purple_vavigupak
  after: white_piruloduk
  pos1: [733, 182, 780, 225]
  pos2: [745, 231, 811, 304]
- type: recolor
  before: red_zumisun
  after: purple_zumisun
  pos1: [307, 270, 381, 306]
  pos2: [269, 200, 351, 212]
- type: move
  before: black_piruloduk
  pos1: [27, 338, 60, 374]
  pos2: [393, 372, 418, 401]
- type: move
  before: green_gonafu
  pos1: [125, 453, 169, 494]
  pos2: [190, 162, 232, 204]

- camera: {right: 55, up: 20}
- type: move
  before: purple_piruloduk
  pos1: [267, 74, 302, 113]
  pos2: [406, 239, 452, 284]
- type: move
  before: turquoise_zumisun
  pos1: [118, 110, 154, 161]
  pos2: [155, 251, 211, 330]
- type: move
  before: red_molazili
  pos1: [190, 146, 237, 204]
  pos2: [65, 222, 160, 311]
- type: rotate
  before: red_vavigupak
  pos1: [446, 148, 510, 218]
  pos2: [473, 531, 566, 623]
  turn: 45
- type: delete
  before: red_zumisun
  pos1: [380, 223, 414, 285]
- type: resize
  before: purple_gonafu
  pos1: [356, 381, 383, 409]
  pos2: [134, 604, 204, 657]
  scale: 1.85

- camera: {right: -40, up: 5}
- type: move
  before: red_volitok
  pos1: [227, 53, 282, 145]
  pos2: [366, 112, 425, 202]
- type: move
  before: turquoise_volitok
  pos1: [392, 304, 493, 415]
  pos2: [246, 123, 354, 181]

---+---

Please return the records above in their exact form.

▶ **Result of the exercise**
purple_vavigupak
  after: white_piruloduk
  pos1: [733, 182, 780, 225]
  pos2: [745, 231, 811, 304]
- type: recolor
  before: red_zumisun
  after: purple_zumisun
  pos1: [307, 270, 381, 306]
  pos2: [269, 200, 351, 212]
- type: move
  before: black_piruloduk
  pos1: [27, 338, 60, 374]
  pos2: [393, 372, 418, 401]
- type: move
  before: green_gonafu
  pos1: [125, 453, 169, 494]
  pos2: [190, 162, 232, 204]

- camera: {right: 55, up: 20}
- type: move
  before: purple_piruloduk
  pos1: [267, 74, 302, 113]
  pos2: [406, 239, 452, 284]
- type: move
  before: turquoise_zumisun
  pos1: [118, 110, 154, 161]
  pos2: [155, 251, 211, 330]
- type: move
  before: red_molazili
  pos1: [190, 146, 237, 204]
  pos2: [65, 222, 160, 311]
- type: rotate
  before: red_vavigupak
  pos1: [446, 148, 510, 218]
  pos2: [473, 531, 566, 623]
  turn: 45
- type: delete
  before: red_zumisun
  pos1: [380, 223, 414, 285]
- type: resize
  before: purple_gonafu
  pos1: [356, 381, 383, 409]
  pos2: [134, 604, 204, 657]
  scale: 1.85

- camera: {right: -40, up: 5}
- type: move
  before: red_volitok
  pos1: [227, 53, 282, 145]
  pos2: [366, 112, 425, 202]
- type: move
  before: turquoise_volitok
  pos1: [392, 304, 493, 415]
  pos2: [246, 123, 354, 181]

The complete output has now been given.